-- Opening Marker --
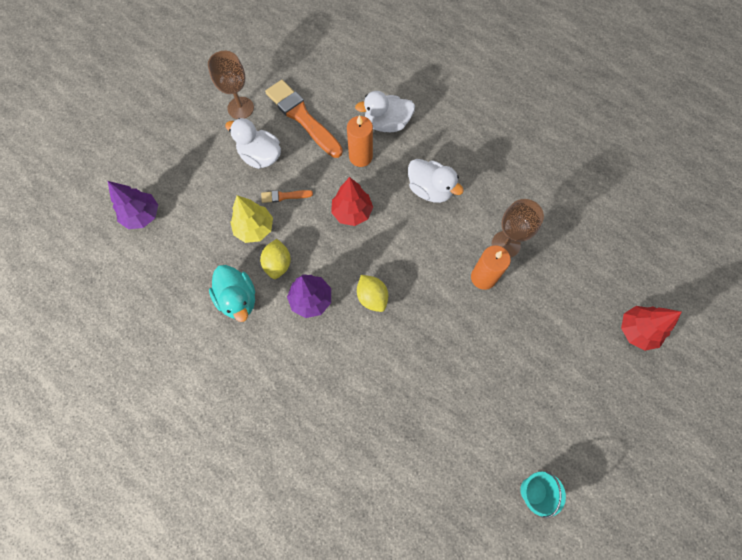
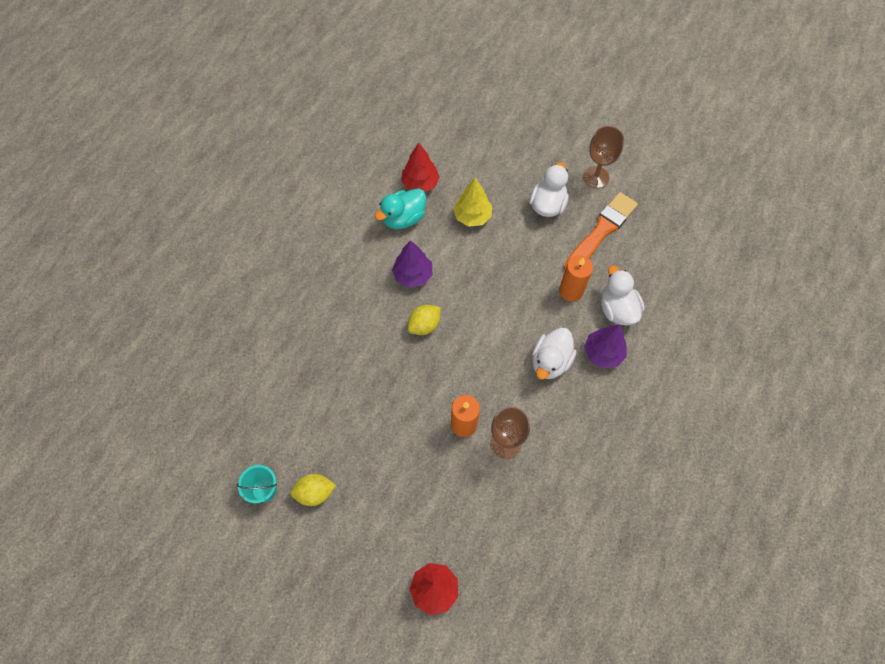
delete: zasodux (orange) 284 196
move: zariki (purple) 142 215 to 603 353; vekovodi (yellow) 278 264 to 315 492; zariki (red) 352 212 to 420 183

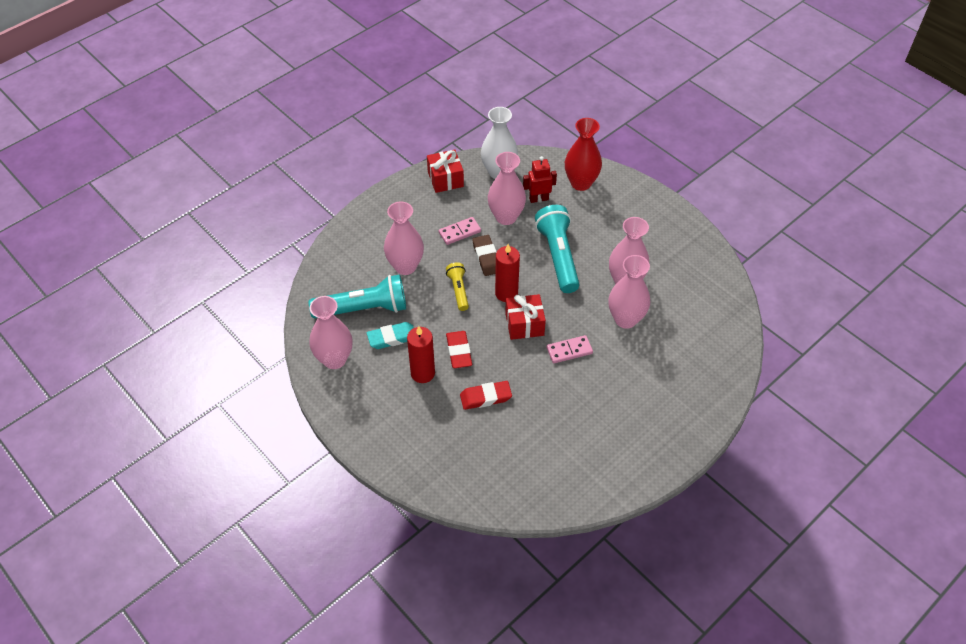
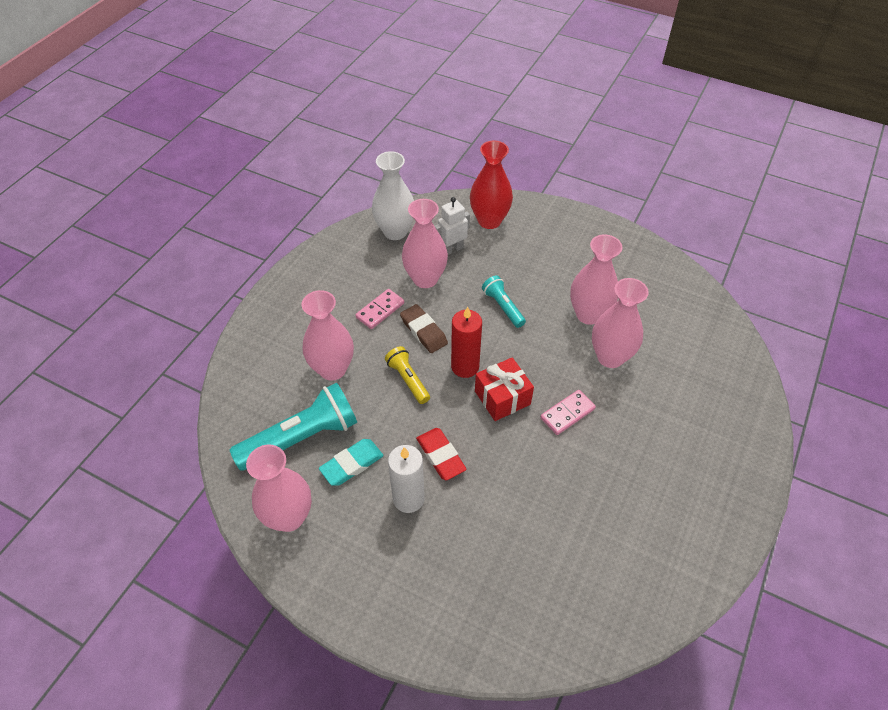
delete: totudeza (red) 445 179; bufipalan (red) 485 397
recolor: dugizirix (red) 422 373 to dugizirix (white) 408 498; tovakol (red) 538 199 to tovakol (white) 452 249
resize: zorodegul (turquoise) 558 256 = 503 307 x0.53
-- Closing Marker --
-- Opening Marker --
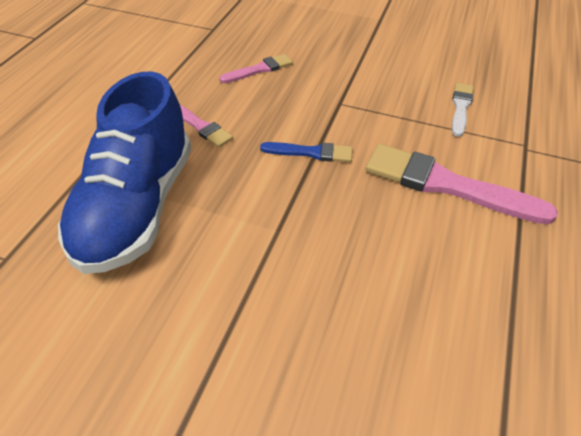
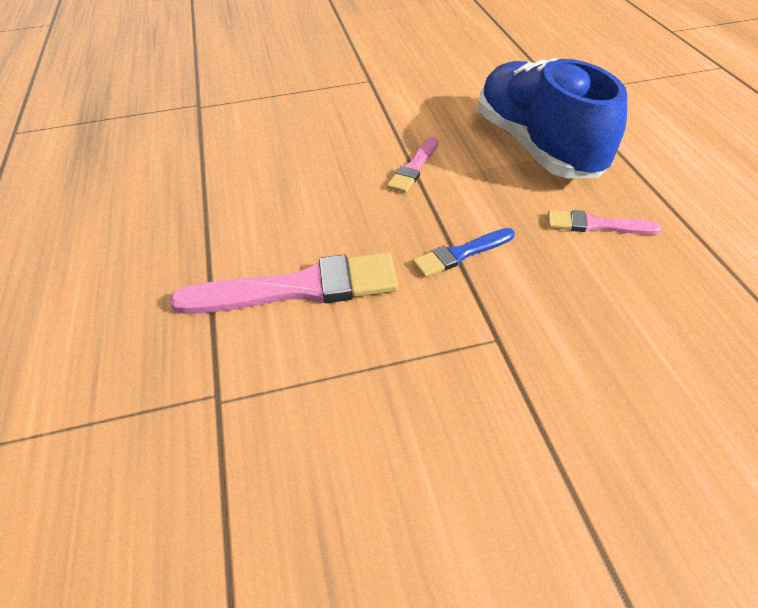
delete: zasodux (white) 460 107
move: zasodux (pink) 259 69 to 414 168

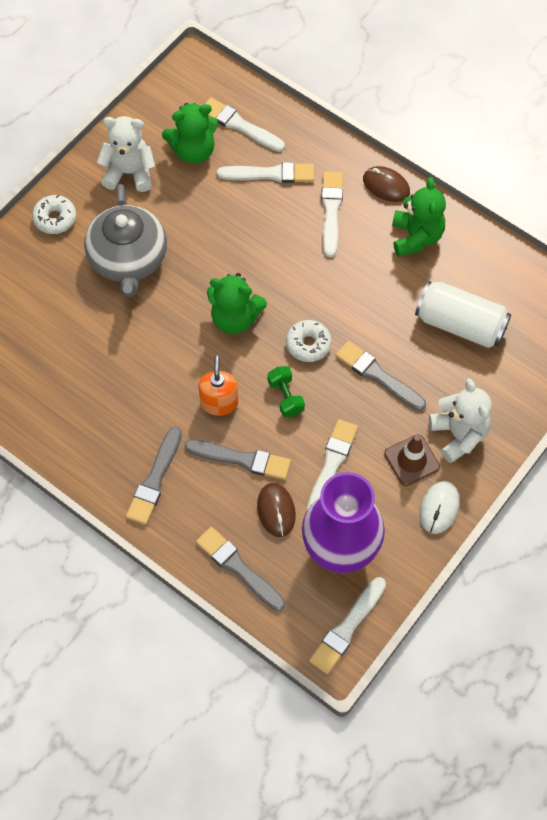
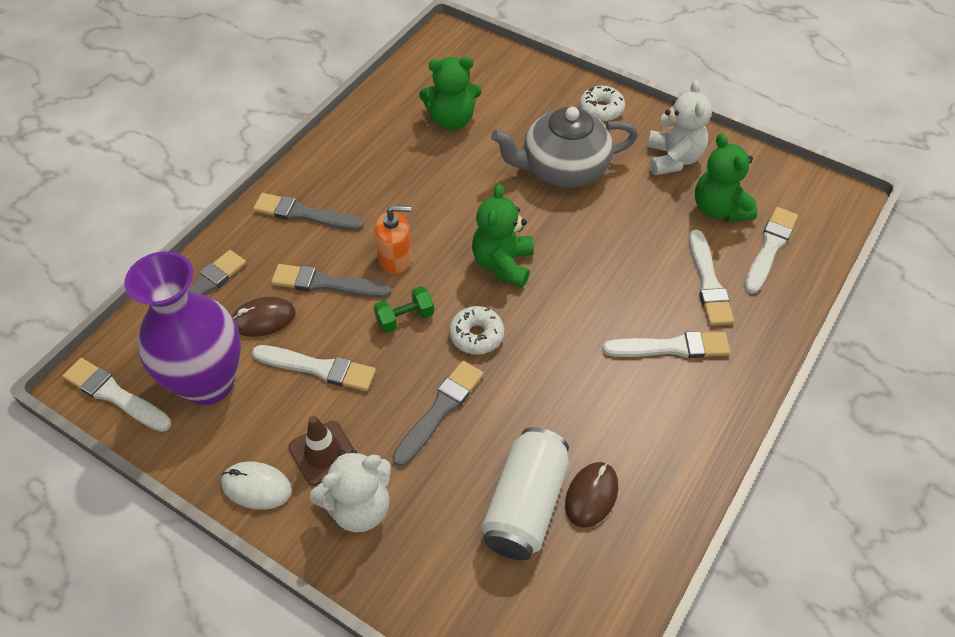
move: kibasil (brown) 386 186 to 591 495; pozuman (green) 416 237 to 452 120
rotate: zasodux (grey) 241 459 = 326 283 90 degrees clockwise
-- Closing Marker --
-- Opening Marker --
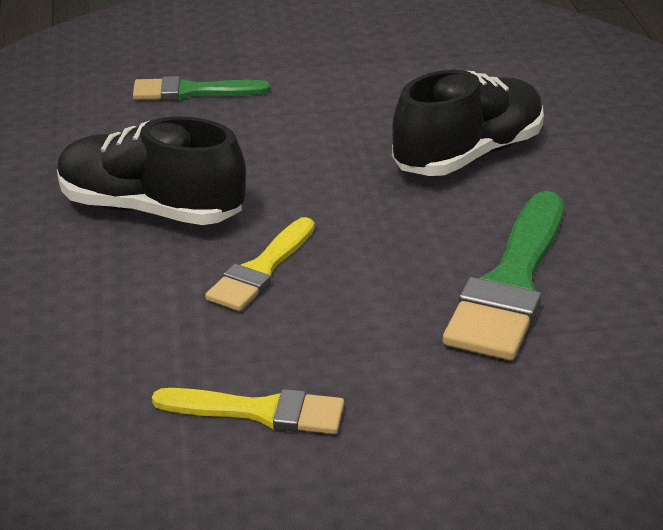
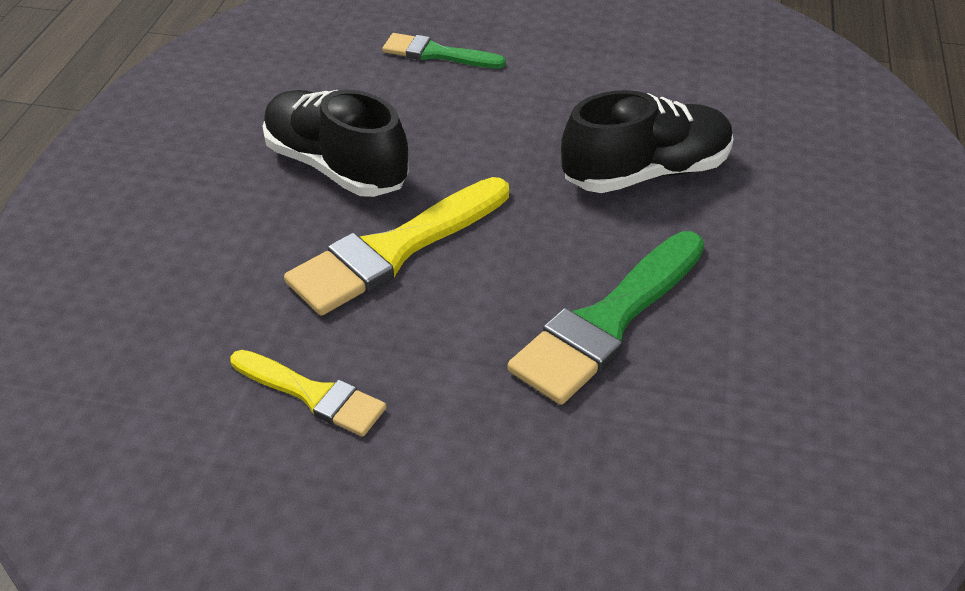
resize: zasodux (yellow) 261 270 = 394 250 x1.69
-- Closing Marker --
• **REQUIRED ACTION**: In the entries above, which lines run from the one with "move: zariki (purple)" up to and including the one with "resize: zorodegul (turquoise)"? Write them out exactly, without the pictures.

• **SOLVED EXERCISE**:
move: zariki (purple) 142 215 to 603 353; vekovodi (yellow) 278 264 to 315 492; zariki (red) 352 212 to 420 183

delete: totudeza (red) 445 179; bufipalan (red) 485 397
recolor: dugizirix (red) 422 373 to dugizirix (white) 408 498; tovakol (red) 538 199 to tovakol (white) 452 249
resize: zorodegul (turquoise) 558 256 = 503 307 x0.53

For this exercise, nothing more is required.